DATA ROWS
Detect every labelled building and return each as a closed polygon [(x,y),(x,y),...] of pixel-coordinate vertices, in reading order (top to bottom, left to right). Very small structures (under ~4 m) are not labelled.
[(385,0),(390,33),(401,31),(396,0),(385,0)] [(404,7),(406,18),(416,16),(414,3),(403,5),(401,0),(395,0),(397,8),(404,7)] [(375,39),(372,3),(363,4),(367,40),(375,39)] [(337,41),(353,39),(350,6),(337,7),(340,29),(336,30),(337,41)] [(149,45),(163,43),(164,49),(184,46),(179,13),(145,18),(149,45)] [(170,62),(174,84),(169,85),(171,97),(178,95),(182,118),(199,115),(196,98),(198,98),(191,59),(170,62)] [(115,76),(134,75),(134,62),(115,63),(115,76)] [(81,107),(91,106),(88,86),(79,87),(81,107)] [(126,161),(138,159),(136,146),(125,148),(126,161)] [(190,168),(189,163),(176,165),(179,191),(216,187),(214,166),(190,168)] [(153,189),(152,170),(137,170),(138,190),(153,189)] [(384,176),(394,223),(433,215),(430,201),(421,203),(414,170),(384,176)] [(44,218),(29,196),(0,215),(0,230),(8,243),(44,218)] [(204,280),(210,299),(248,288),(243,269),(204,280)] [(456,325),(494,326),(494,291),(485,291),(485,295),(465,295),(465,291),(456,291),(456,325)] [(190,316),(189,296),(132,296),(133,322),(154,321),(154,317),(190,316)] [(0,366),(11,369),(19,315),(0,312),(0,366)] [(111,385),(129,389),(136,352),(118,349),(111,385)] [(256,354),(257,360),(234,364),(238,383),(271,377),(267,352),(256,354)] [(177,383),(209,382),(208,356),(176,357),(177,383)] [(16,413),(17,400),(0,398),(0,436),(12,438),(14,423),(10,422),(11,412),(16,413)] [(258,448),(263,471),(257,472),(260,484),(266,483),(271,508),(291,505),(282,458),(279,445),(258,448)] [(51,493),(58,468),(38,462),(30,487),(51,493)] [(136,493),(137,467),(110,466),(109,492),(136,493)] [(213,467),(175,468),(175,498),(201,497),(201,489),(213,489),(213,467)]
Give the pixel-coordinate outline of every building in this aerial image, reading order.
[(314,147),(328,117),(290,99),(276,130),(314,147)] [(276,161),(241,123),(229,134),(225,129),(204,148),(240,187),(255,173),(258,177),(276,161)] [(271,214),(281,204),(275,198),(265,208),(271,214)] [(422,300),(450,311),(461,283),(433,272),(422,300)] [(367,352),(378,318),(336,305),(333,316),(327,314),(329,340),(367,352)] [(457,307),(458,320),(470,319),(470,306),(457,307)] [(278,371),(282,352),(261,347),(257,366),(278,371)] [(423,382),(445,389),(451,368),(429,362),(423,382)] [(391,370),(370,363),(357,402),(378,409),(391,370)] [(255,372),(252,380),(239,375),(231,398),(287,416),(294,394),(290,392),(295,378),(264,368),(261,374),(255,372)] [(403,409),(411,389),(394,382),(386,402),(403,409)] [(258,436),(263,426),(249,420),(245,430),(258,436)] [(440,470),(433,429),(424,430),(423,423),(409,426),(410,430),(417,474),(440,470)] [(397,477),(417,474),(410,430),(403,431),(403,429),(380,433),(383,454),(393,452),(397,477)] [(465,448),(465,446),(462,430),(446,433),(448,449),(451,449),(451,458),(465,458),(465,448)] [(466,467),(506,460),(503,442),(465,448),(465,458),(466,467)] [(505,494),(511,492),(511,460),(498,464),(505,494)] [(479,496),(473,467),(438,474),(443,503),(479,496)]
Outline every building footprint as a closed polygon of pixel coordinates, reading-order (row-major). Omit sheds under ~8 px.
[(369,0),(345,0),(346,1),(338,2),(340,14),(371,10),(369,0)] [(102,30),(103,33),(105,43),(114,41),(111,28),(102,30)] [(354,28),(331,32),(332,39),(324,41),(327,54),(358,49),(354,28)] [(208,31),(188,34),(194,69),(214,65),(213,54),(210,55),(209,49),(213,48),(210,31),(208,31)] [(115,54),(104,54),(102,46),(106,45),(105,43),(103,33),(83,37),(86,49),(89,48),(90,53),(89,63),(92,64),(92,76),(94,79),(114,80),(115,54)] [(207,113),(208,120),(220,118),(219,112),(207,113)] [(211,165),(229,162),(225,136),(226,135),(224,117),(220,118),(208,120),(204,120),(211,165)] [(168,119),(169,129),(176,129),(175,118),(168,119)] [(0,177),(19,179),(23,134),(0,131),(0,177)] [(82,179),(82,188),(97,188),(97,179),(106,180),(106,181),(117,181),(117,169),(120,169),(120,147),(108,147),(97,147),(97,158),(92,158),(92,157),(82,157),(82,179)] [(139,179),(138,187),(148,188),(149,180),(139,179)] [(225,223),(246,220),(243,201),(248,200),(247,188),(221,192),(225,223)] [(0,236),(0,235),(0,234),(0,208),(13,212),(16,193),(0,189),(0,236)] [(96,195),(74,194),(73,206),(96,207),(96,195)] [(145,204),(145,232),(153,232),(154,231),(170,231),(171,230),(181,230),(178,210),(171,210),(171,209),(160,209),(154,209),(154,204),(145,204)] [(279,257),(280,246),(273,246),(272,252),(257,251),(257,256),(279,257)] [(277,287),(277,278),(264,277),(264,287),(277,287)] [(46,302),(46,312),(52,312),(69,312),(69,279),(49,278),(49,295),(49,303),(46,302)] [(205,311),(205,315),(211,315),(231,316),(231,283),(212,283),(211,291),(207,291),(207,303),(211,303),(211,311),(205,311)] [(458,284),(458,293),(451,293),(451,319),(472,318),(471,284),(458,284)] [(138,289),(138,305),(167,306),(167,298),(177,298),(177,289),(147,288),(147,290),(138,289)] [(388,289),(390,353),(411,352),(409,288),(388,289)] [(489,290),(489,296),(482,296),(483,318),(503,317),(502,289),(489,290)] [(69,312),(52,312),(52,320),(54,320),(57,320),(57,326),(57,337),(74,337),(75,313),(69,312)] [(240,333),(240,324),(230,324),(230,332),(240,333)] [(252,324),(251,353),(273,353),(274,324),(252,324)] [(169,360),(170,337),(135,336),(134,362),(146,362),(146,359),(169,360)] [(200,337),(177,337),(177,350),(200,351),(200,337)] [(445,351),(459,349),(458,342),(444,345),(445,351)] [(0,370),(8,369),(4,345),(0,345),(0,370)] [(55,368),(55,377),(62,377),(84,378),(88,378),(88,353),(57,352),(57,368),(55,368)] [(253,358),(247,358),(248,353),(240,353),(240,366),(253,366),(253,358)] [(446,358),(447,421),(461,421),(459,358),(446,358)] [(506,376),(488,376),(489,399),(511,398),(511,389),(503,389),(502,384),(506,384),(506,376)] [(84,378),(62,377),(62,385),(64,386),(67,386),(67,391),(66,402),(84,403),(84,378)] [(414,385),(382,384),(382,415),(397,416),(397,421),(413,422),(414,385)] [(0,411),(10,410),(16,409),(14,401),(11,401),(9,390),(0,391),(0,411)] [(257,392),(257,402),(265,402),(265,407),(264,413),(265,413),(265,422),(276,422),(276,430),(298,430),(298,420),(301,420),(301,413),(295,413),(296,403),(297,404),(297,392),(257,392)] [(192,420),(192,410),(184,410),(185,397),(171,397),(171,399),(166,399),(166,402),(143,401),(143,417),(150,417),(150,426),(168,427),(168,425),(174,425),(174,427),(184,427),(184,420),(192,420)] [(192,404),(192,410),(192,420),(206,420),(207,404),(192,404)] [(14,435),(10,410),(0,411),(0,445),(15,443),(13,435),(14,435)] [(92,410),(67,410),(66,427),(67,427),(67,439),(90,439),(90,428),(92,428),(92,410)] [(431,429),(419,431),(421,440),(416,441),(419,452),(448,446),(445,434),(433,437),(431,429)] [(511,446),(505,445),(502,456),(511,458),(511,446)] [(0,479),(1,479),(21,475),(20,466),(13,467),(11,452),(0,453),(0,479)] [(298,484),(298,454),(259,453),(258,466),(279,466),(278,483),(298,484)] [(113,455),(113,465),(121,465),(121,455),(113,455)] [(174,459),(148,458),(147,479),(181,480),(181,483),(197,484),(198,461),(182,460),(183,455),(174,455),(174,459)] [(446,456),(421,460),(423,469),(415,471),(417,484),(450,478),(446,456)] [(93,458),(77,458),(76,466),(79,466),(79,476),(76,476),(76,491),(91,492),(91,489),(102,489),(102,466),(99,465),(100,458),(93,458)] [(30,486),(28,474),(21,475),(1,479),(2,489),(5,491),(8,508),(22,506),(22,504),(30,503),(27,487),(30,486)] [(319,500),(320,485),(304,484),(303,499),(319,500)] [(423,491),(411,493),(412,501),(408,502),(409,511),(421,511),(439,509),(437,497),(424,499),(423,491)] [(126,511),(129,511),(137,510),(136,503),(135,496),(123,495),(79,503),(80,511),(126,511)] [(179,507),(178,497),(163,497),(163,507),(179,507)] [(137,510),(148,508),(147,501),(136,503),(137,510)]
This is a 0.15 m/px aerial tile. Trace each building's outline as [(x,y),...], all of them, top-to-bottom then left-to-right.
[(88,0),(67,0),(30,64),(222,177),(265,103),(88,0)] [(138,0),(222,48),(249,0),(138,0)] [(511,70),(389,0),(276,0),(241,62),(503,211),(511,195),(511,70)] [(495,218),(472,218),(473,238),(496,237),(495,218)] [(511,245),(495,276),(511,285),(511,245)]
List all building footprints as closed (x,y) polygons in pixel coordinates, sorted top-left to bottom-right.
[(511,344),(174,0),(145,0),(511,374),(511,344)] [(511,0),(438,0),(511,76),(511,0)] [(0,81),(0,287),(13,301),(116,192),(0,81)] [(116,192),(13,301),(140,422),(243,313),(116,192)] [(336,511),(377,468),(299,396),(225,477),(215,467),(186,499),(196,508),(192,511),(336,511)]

WHAT TO DO
Pull out each line of the listing above that contains the string "aerial", and copy those lines. Treat uppercase and lowercase as different.

EXPECTED ANSWER
Give the pixel-coordinate outline of every building in this aerial image, reading order.
This is a 0.15 m/px aerial tile. Trace each building's outline as [(x,y),...], all of them, top-to-bottom then left-to-right.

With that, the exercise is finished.